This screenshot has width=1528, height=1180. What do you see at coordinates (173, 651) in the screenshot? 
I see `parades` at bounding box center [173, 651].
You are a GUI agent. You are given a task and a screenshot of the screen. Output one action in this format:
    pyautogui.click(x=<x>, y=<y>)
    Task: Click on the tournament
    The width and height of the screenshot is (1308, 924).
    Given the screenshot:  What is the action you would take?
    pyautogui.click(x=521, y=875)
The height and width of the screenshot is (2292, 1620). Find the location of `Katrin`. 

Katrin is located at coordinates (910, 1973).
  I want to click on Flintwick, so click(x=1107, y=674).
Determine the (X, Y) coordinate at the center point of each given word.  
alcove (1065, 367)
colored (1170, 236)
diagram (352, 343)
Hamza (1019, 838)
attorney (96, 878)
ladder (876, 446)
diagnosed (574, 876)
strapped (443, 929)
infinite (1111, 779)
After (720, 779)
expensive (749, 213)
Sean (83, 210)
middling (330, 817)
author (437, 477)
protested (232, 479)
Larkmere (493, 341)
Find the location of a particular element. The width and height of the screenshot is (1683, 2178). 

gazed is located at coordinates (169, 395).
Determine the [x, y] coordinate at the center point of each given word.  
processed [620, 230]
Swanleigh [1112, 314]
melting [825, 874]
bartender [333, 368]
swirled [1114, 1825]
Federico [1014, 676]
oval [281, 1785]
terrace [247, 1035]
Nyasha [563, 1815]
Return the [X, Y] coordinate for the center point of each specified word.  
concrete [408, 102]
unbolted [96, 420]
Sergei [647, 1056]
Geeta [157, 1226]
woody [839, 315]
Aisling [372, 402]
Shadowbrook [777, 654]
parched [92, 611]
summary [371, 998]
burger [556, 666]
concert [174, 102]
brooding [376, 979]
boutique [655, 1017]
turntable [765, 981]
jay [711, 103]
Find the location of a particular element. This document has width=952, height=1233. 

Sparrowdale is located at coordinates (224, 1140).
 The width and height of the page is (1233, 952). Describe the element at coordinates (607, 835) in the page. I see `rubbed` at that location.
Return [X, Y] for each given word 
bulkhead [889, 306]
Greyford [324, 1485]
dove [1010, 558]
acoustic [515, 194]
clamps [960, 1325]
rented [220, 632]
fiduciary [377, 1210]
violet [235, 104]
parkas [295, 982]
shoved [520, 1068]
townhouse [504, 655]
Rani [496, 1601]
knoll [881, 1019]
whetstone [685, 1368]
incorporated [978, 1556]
****
## What the task requires
Rewrite the full listing above, changing each "Determine" to "Compute" and leaving every other character untouched.

## Result
This screenshot has width=1528, height=1180. What do you see at coordinates (173, 651) in the screenshot? 
I see `parades` at bounding box center [173, 651].
You are a GUI agent. You are given a task and a screenshot of the screen. Output one action in this format:
    pyautogui.click(x=<x>, y=<y>)
    Task: Click on the tournament
    The width and height of the screenshot is (1308, 924).
    Given the screenshot:  What is the action you would take?
    pyautogui.click(x=521, y=875)
The height and width of the screenshot is (2292, 1620). Find the location of `Katrin`. 

Katrin is located at coordinates (910, 1973).
  I want to click on Flintwick, so click(x=1107, y=674).
Compute the (X, Y) coordinate at the center point of each given word.  
alcove (1065, 367)
colored (1170, 236)
diagram (352, 343)
Hamza (1019, 838)
attorney (96, 878)
ladder (876, 446)
diagnosed (574, 876)
strapped (443, 929)
infinite (1111, 779)
After (720, 779)
expensive (749, 213)
Sean (83, 210)
middling (330, 817)
author (437, 477)
protested (232, 479)
Larkmere (493, 341)
Find the location of a particular element. The width and height of the screenshot is (1683, 2178). 

gazed is located at coordinates (169, 395).
Compute the [x, y] coordinate at the center point of each given word.  
processed [620, 230]
Swanleigh [1112, 314]
melting [825, 874]
bartender [333, 368]
swirled [1114, 1825]
Federico [1014, 676]
oval [281, 1785]
terrace [247, 1035]
Nyasha [563, 1815]
Return the [X, Y] coordinate for the center point of each specified word.  
concrete [408, 102]
unbolted [96, 420]
Sergei [647, 1056]
Geeta [157, 1226]
woody [839, 315]
Aisling [372, 402]
Shadowbrook [777, 654]
parched [92, 611]
summary [371, 998]
burger [556, 666]
concert [174, 102]
brooding [376, 979]
boutique [655, 1017]
turntable [765, 981]
jay [711, 103]
Find the location of a particular element. This document has width=952, height=1233. 

Sparrowdale is located at coordinates (224, 1140).
 The width and height of the page is (1233, 952). Describe the element at coordinates (607, 835) in the page. I see `rubbed` at that location.
Return [X, Y] for each given word 
bulkhead [889, 306]
Greyford [324, 1485]
dove [1010, 558]
acoustic [515, 194]
clamps [960, 1325]
rented [220, 632]
fiduciary [377, 1210]
violet [235, 104]
parkas [295, 982]
shoved [520, 1068]
townhouse [504, 655]
Rani [496, 1601]
knoll [881, 1019]
whetstone [685, 1368]
incorporated [978, 1556]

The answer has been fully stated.